| Requirements |
Extract, word for word, the rows starting at the one containing "green triangle: moved 53 px up" and ending at the one containing "yellow pentagon: rotated 30 degrees clockwise", including both.

| Source material |
* start *

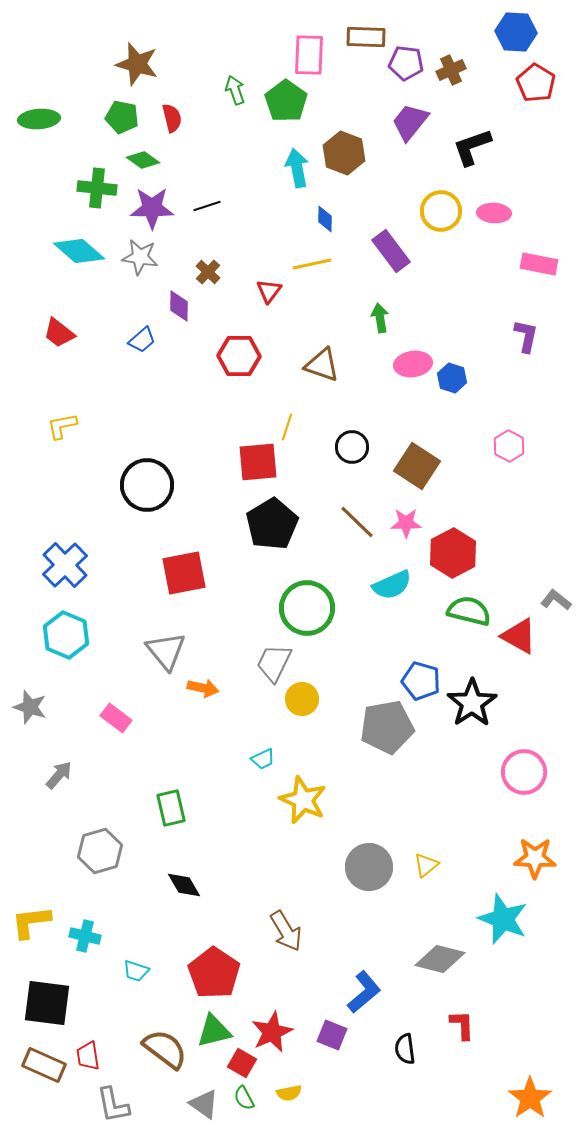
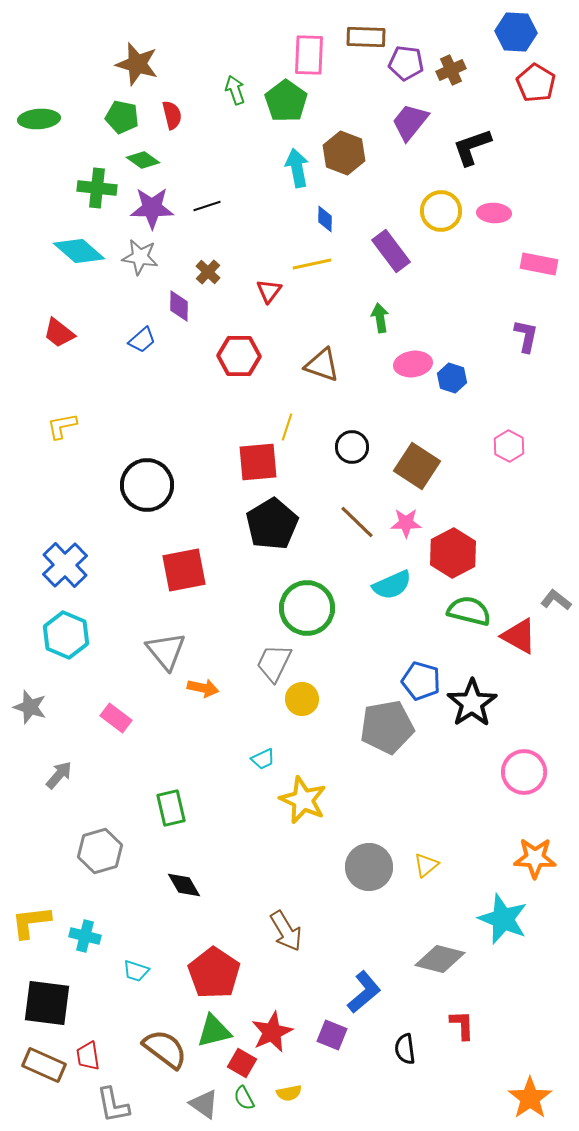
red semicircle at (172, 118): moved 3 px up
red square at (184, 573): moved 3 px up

* end *
* start *

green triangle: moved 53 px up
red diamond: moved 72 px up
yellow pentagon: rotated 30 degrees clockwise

* end *

| Correct answer |
green triangle: moved 53 px up
red diamond: moved 72 px up
yellow pentagon: rotated 30 degrees clockwise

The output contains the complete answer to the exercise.